◆ **DATA SHOWN**
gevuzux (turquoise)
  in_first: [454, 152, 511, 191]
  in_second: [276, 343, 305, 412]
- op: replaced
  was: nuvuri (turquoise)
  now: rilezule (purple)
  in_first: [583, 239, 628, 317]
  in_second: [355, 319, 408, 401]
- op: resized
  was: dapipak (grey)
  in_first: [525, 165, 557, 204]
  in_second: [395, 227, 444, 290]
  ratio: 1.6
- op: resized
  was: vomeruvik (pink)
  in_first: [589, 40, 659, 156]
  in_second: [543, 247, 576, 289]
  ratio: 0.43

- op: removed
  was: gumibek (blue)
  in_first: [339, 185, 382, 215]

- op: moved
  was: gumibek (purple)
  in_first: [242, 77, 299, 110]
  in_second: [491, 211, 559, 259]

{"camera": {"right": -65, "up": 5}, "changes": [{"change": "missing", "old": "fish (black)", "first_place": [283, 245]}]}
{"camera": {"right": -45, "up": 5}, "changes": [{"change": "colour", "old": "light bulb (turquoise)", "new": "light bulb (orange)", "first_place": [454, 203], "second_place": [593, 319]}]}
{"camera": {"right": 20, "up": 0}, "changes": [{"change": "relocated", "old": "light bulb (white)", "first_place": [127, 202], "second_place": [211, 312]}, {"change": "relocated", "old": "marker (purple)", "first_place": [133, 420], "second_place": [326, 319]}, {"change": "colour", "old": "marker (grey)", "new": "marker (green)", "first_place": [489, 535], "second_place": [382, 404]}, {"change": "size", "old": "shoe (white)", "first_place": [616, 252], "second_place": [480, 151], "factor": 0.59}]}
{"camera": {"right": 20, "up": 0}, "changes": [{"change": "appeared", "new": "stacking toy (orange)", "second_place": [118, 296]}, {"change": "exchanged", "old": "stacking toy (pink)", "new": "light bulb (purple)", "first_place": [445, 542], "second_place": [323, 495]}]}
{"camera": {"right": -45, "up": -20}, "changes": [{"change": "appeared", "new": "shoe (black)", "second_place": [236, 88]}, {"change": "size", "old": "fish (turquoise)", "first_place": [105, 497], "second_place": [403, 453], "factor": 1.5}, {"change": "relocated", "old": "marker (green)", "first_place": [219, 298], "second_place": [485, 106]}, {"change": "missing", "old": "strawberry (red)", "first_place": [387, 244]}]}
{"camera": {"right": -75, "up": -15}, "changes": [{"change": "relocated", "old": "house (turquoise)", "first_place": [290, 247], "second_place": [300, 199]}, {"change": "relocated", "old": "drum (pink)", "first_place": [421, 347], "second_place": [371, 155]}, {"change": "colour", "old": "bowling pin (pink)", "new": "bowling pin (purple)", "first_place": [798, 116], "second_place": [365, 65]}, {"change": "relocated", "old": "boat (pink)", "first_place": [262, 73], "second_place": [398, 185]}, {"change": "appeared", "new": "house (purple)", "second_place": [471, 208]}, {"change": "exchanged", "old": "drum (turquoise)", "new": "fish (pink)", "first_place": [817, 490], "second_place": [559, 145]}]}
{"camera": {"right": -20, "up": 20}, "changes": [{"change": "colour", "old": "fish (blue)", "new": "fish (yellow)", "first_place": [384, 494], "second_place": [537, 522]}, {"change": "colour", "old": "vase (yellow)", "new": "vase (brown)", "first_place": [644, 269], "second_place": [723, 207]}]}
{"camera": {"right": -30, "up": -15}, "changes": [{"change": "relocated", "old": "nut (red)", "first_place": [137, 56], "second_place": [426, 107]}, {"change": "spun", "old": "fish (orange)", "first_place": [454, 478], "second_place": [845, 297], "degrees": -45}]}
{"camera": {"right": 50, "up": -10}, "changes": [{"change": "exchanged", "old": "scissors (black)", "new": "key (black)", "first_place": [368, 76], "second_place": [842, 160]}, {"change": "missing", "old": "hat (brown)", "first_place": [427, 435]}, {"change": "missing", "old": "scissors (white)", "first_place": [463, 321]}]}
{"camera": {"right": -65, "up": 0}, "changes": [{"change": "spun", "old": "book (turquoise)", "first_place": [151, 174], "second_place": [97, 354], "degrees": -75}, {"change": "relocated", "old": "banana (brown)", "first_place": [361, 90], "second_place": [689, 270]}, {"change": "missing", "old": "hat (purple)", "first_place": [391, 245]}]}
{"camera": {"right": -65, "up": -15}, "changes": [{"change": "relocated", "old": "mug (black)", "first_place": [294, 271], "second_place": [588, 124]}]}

◆ **TASK REQUIREMENTS**
Look through the entries above and report each line where the string "gumibek" occurs.

◆ **RESULT FOR THIS EXERCISE**
  was: gumibek (blue)
  was: gumibek (purple)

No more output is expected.